- **Supplied information**:
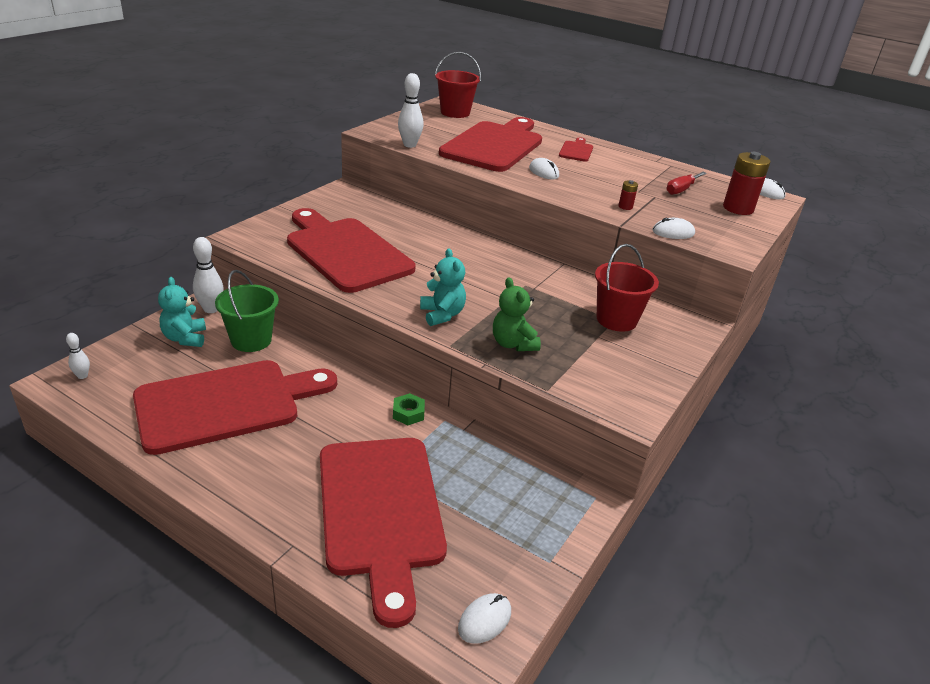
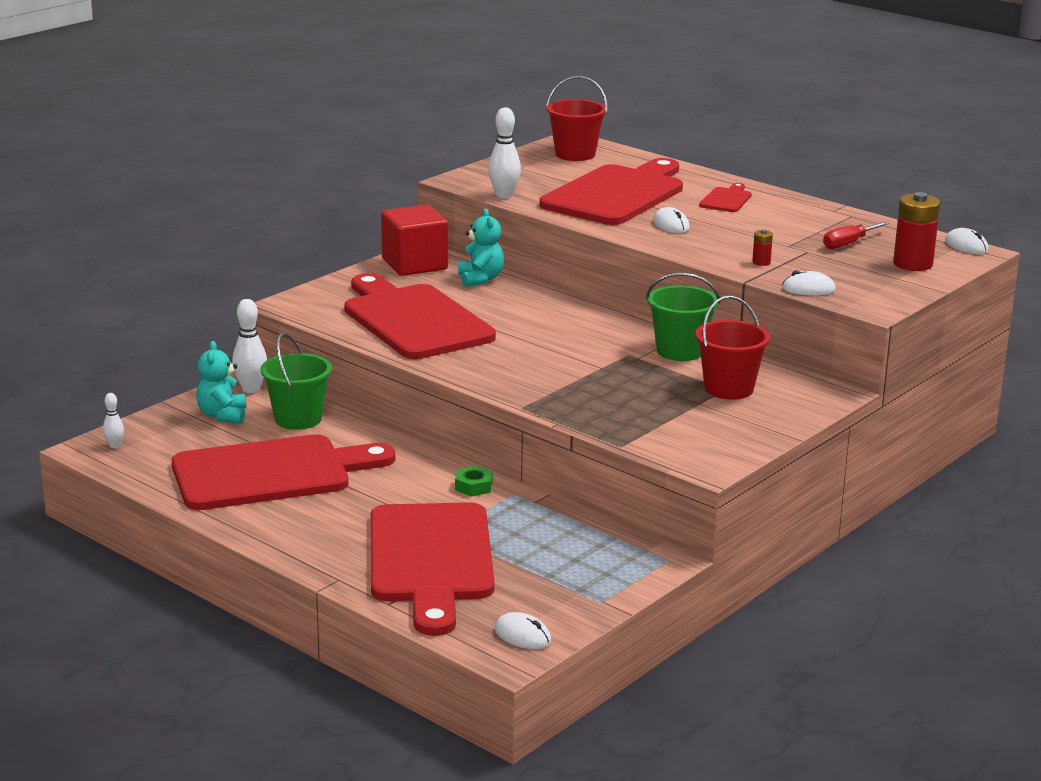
camera: 10 degrees right, 10 degrees down
turquoise teddy bear [420,248,466,326] -> turquoise teddy bear moved to [458,209,504,287]
white mouse [458,593,511,644] -> white mouse turned 75 degrees clockwise [495,612,551,649]
green teddy bear [493,278,541,351] -> none
none -> red cube [381,205,448,276]
none -> green bucket [646,273,720,361]

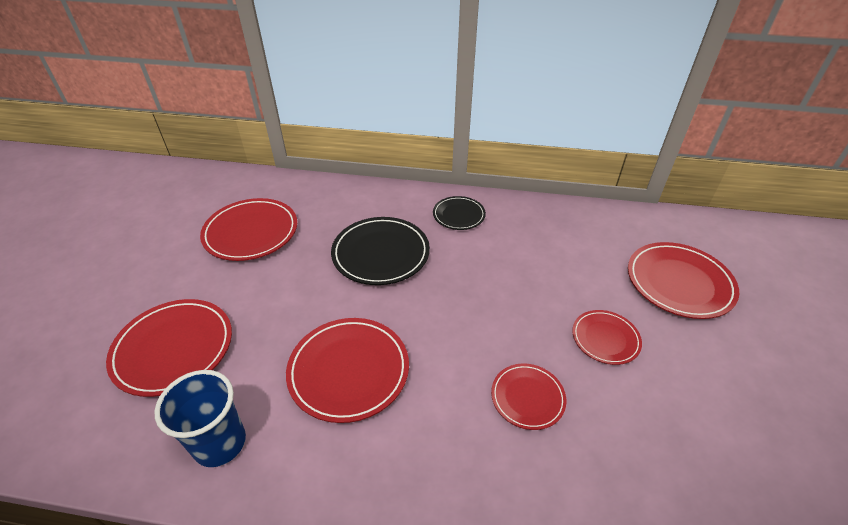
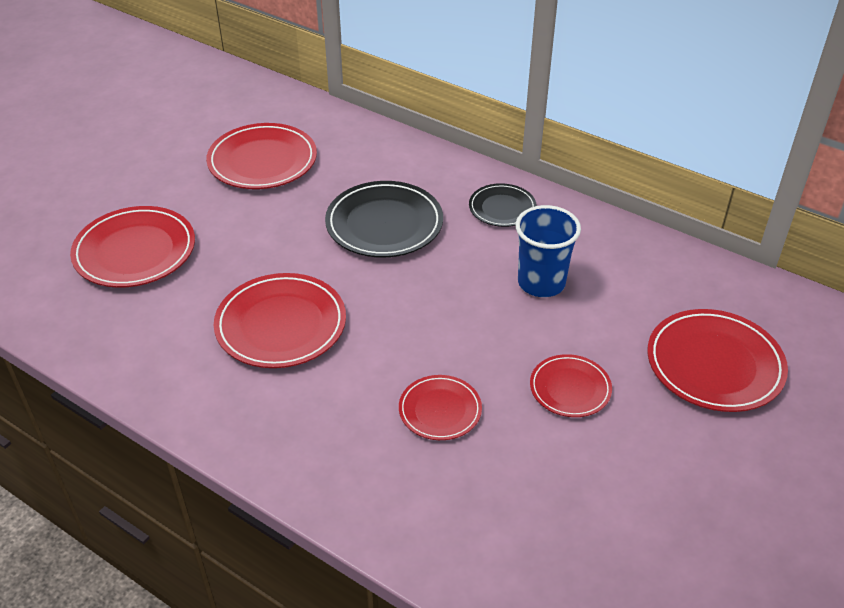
camera: 25 degrees right, 0 degrees up
blue cup [154,370,246,467] -> blue cup moved to [515,205,581,297]

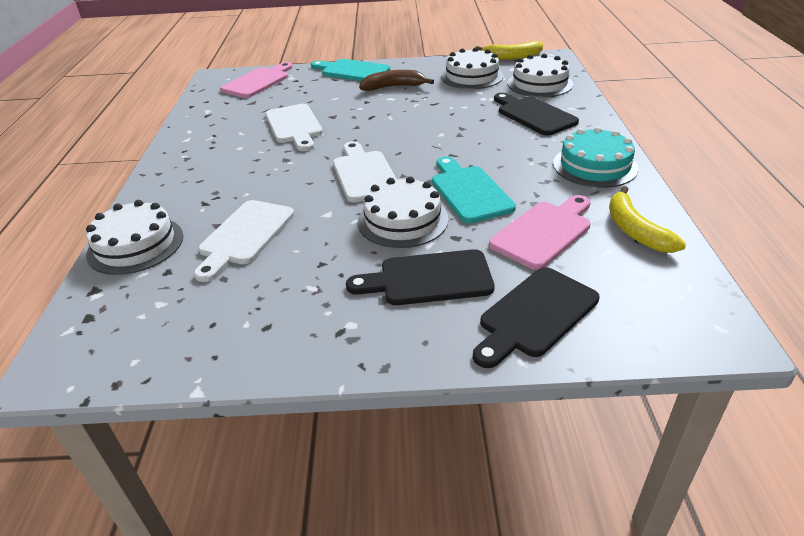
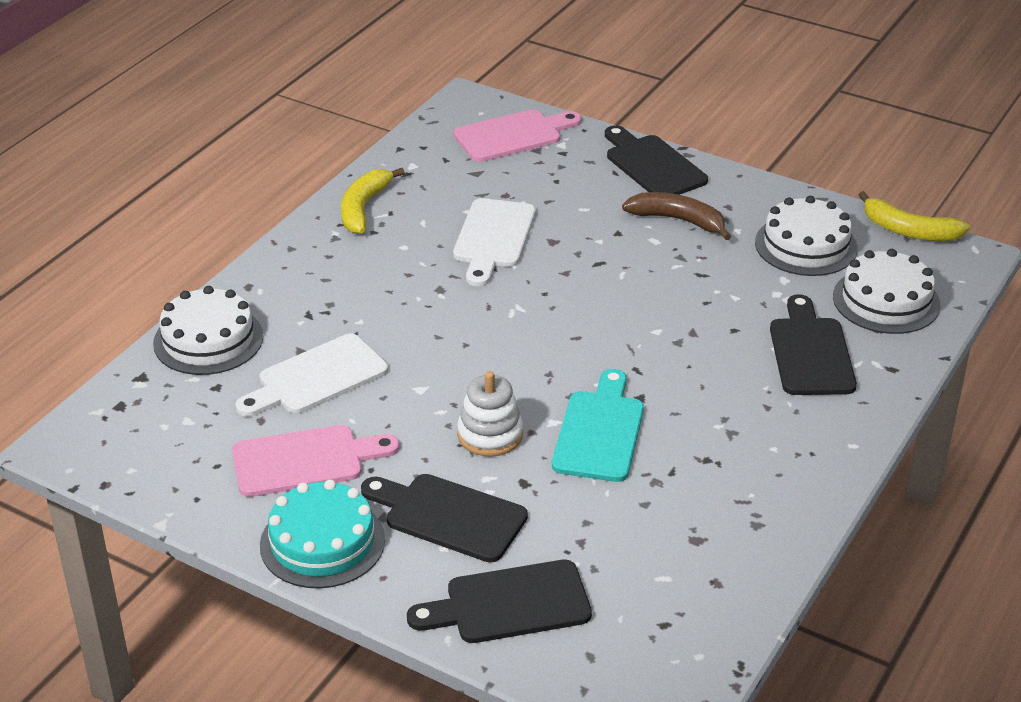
camera: 30 degrees right, 0 degrees up
turquoise cutting board [311,59,390,81] -> black cutting board [605,125,708,195]
white cutting board [333,141,397,203] -> none
white cake [358,177,448,248] -> white stacking toy [457,371,523,457]
pink cutting board [489,195,591,270] -> pink cutting board moved to [232,425,399,497]
turquoise cake [553,127,638,188] -> turquoise cake moved to [260,480,385,588]
yellow banana [609,186,686,253] -> yellow banana moved to [341,168,405,234]

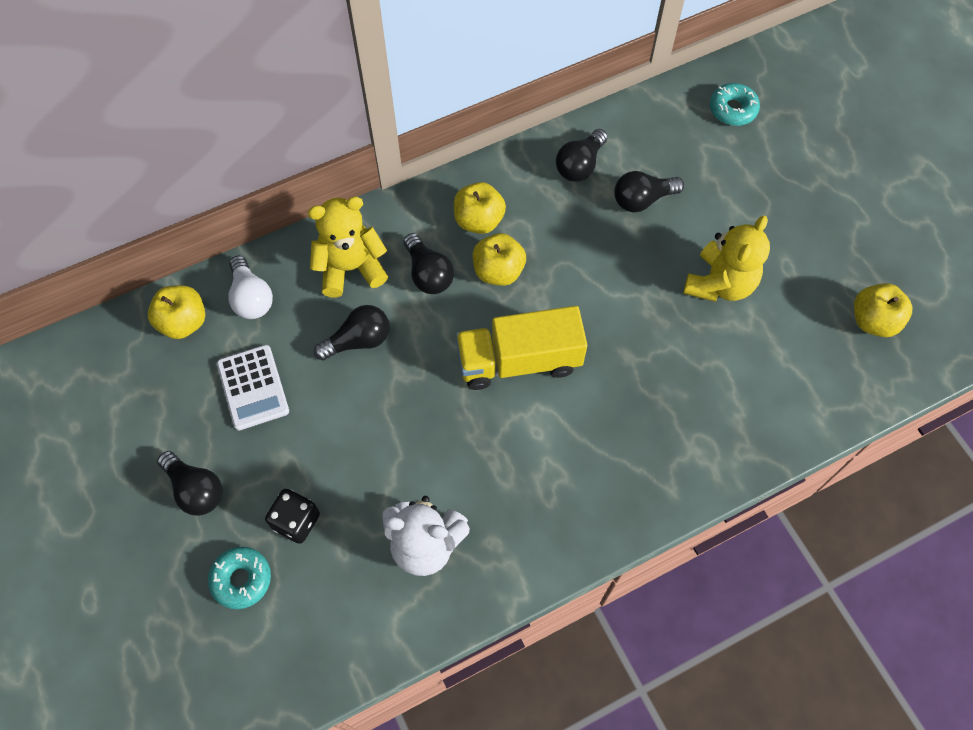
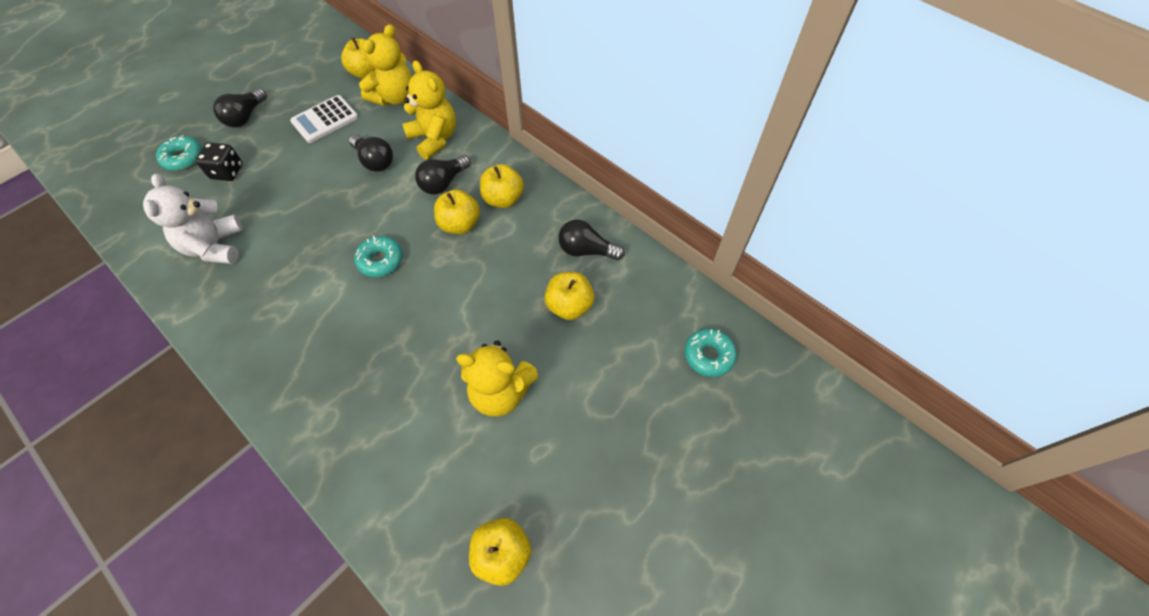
camera: 70 degrees right, 5 degrees down
white light bulb [228,256,273,319] -> yellow teddy bear [359,24,412,106]
yellow truck [456,306,587,390] -> turquoise donut [354,236,403,277]
black light bulb [614,171,684,213] -> yellow apple [544,272,595,320]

- **Problem**: Repeat the lines exactly, starting with the line that contains "turquoise teddy bear [420,248,466,326]" and ending with the last line of the entries. Keep both of those lines but no pictures.

- **Response box**:
turquoise teddy bear [420,248,466,326] -> turquoise teddy bear moved to [458,209,504,287]
white mouse [458,593,511,644] -> white mouse turned 75 degrees clockwise [495,612,551,649]
green teddy bear [493,278,541,351] -> none
none -> red cube [381,205,448,276]
none -> green bucket [646,273,720,361]

camera: 25 degrees right, 0 degrees up
blue cup [154,370,246,467] -> blue cup moved to [515,205,581,297]

camera: 30 degrees right, 0 degrees up
turquoise cutting board [311,59,390,81] -> black cutting board [605,125,708,195]
white cutting board [333,141,397,203] -> none
white cake [358,177,448,248] -> white stacking toy [457,371,523,457]
pink cutting board [489,195,591,270] -> pink cutting board moved to [232,425,399,497]
turquoise cake [553,127,638,188] -> turquoise cake moved to [260,480,385,588]
yellow banana [609,186,686,253] -> yellow banana moved to [341,168,405,234]

camera: 70 degrees right, 5 degrees down
white light bulb [228,256,273,319] -> yellow teddy bear [359,24,412,106]
yellow truck [456,306,587,390] -> turquoise donut [354,236,403,277]
black light bulb [614,171,684,213] -> yellow apple [544,272,595,320]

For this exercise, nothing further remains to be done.